▶ **Work to complete**
Print the data exactly as written, but leave out each picture.

▶ **Available data**
________________

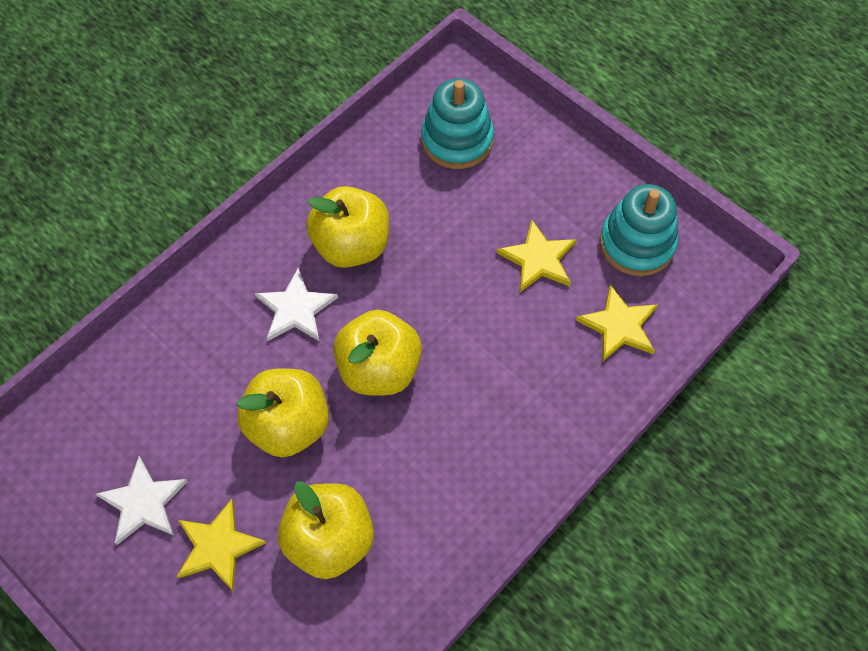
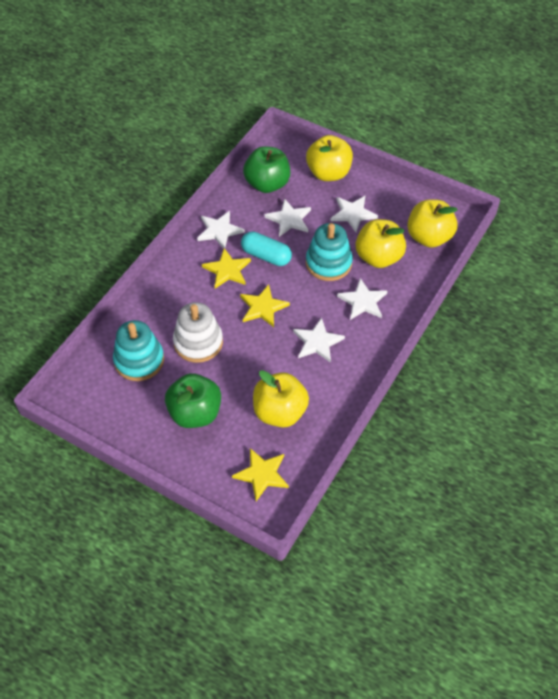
green apple: 0 -> 2
turquoise capsule: 0 -> 1
white stacking toy: 0 -> 1
white star: 2 -> 5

________________

▶ **Solution below**
green apple: 0 -> 2
turquoise capsule: 0 -> 1
white stacking toy: 0 -> 1
white star: 2 -> 5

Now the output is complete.